Word and element location data

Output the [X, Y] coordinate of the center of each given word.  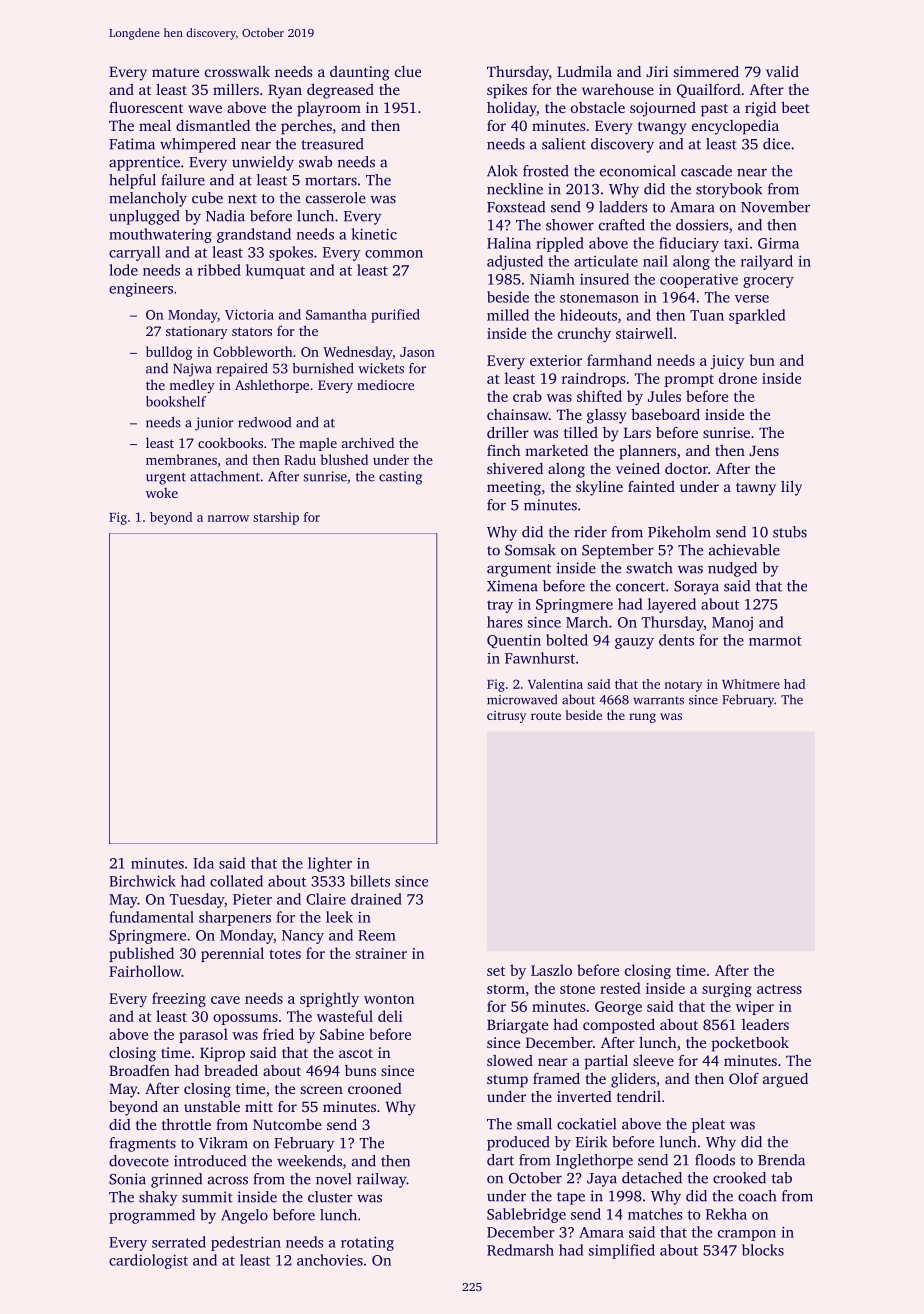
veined [638, 468]
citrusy [506, 717]
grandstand [254, 235]
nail [655, 261]
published [141, 954]
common [394, 254]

__Stated exercise__
Format the entries above as a two-column CSV with the headers "entry_text" and "answer" and one row per entry. Quote each field, replace line breaks with spaces, and omit the pictures.

__Output for this exercise__
entry_text,answer
"Output the [X, Y] coordinate of the center of each given word. veined","[638, 468]"
"citrusy","[506, 717]"
"grandstand","[254, 235]"
"nail","[655, 261]"
"published","[141, 954]"
"common","[394, 254]"